**Problem description**
Locate each line in the records containing "none". Copy it.

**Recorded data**
__________

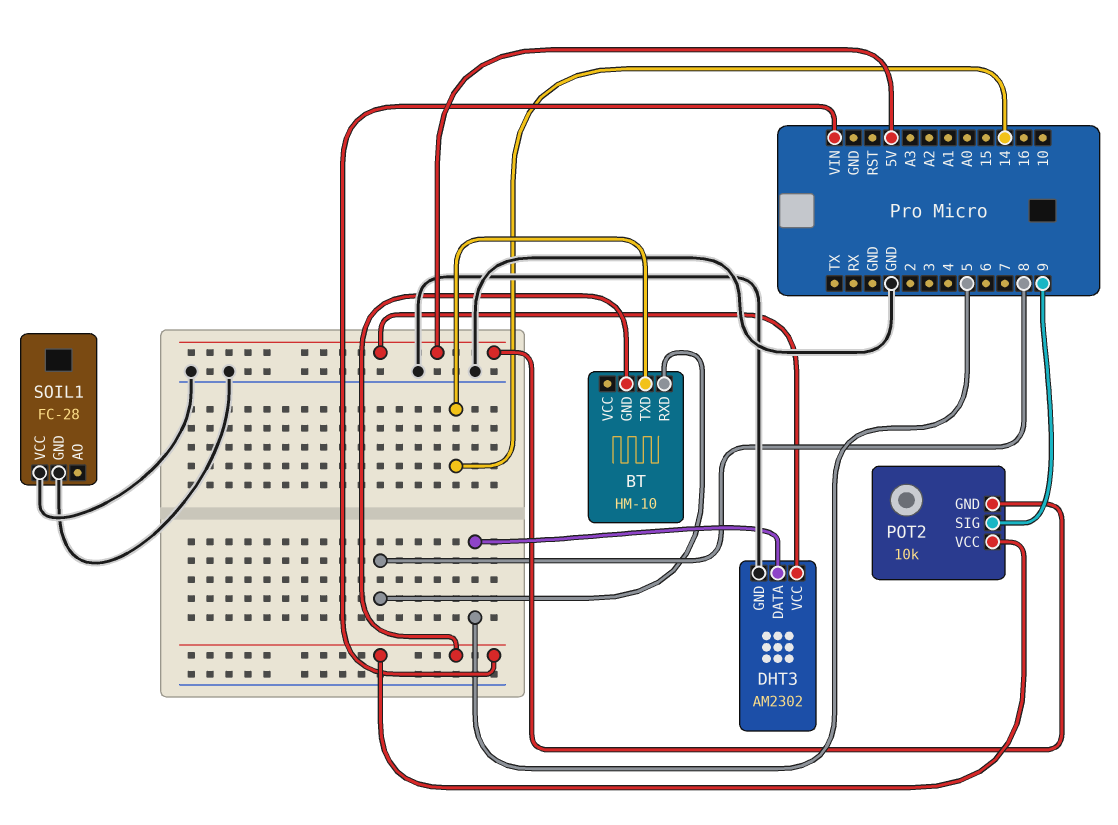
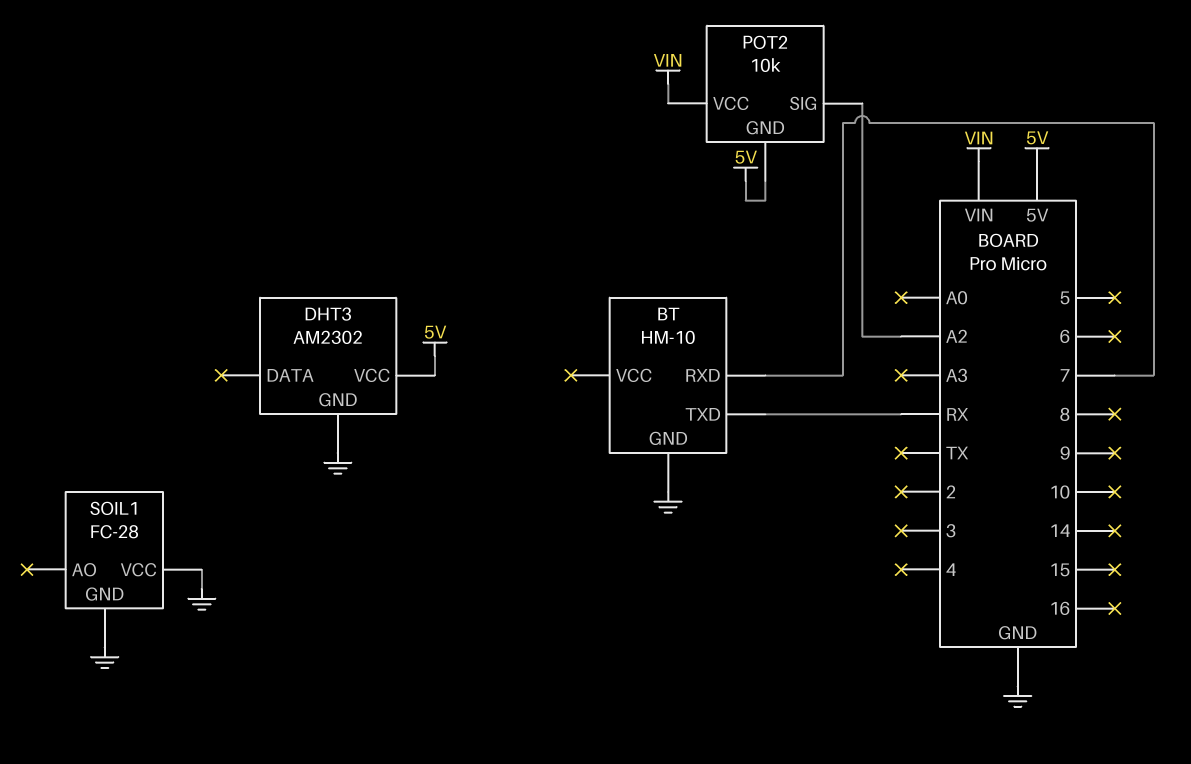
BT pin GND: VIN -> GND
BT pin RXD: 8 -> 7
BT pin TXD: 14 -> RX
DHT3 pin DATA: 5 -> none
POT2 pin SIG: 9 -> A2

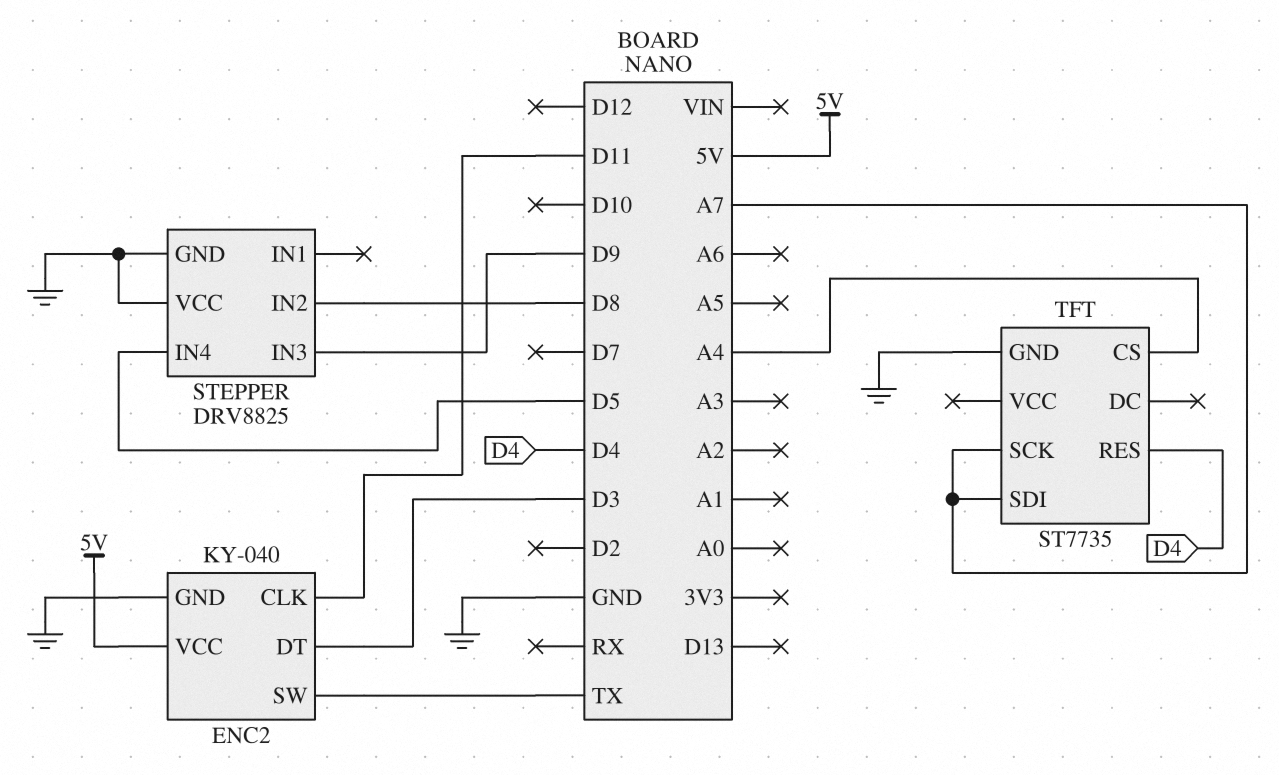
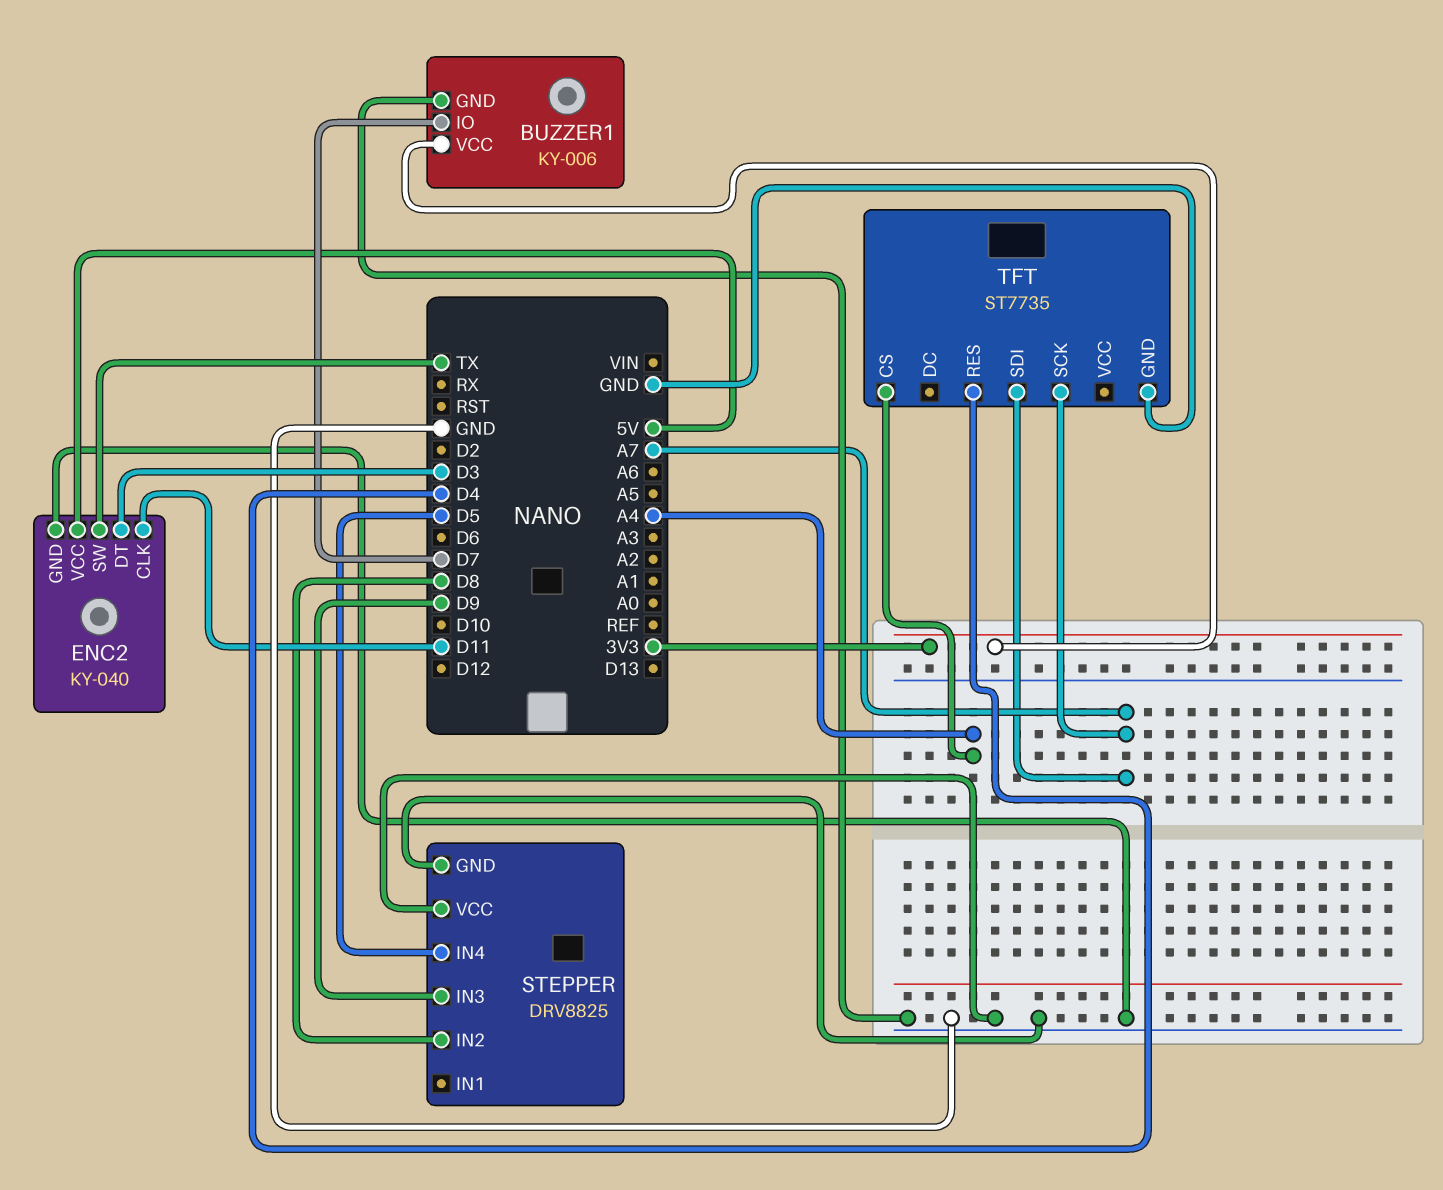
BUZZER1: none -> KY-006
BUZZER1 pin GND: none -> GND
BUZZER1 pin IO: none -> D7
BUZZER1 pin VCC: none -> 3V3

__________

**Task result**
DHT3 pin DATA: 5 -> none
BUZZER1: none -> KY-006
BUZZER1 pin GND: none -> GND
BUZZER1 pin IO: none -> D7
BUZZER1 pin VCC: none -> 3V3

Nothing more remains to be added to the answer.